__What to produce__. Output verbatim the line with "gray hexagon: (543, 327)" together with every line beneath it, ending at the last line of the entries.

__Input data__.
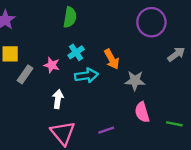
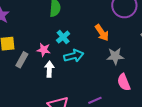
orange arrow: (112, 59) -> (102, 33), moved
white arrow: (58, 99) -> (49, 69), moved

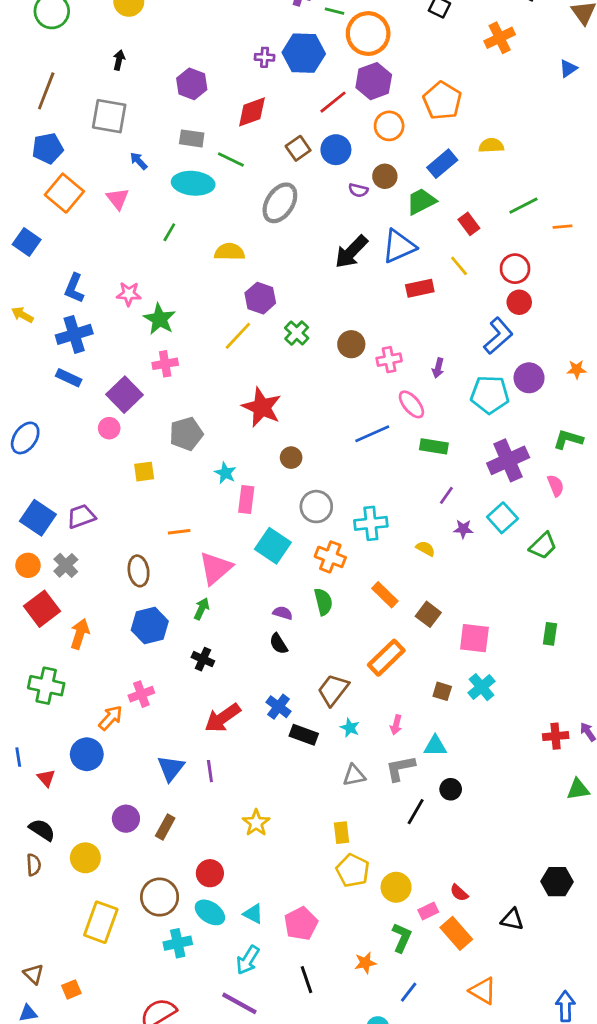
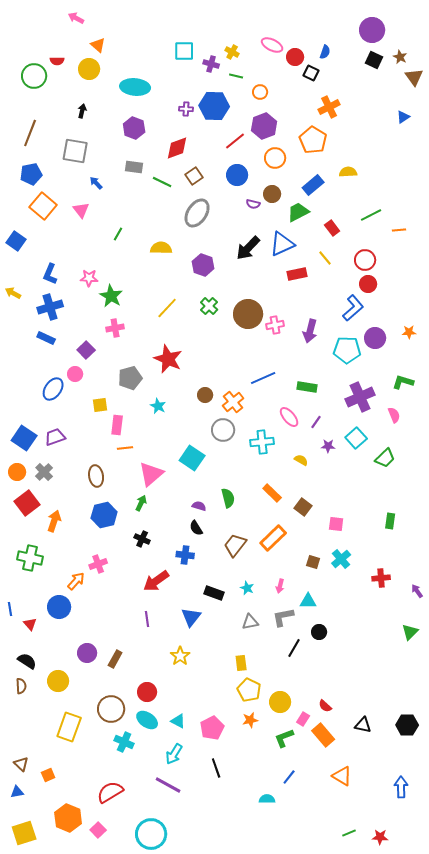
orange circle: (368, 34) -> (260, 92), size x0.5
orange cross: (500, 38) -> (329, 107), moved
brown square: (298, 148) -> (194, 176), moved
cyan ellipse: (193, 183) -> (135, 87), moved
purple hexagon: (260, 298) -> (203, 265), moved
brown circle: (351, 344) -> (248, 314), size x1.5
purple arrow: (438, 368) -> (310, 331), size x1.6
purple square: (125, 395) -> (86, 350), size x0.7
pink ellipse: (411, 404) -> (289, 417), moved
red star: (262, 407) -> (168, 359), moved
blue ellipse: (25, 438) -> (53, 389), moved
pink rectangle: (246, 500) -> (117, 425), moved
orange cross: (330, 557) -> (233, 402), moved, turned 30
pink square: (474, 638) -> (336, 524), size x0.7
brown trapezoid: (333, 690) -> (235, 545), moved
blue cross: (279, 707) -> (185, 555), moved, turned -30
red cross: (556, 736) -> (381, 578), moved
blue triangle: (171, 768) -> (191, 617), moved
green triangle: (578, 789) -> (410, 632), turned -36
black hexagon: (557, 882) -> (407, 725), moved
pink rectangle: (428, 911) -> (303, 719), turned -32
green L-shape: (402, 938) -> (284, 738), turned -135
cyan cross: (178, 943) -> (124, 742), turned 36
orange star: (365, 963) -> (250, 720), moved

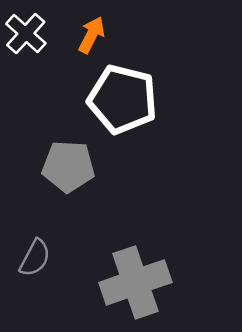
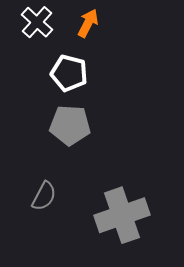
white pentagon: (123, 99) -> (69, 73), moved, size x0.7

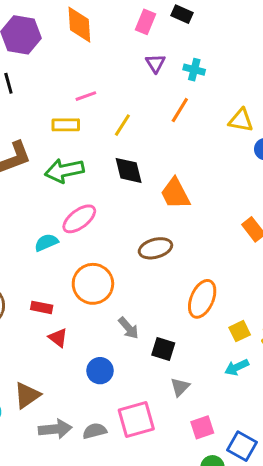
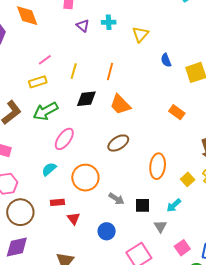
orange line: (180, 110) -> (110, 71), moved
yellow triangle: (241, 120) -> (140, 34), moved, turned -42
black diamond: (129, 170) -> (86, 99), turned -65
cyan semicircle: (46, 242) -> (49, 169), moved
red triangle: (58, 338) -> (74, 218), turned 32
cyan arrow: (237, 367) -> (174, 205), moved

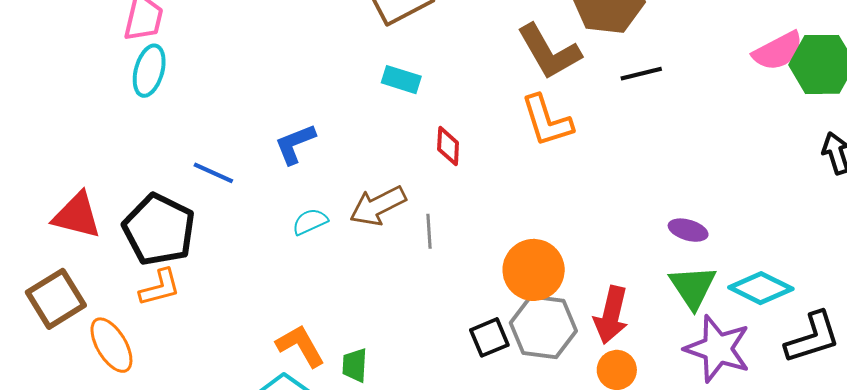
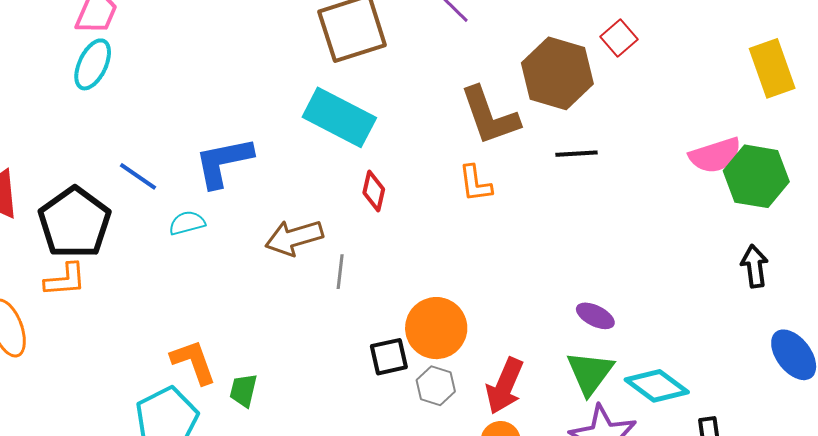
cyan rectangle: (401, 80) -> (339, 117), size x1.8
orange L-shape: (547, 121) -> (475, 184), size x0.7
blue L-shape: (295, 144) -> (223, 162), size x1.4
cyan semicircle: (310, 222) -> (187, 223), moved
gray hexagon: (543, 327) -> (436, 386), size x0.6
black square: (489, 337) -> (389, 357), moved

__Result for this exercise__.
gray hexagon: (543, 327) -> (436, 386), size x0.6
black square: (489, 337) -> (389, 357), moved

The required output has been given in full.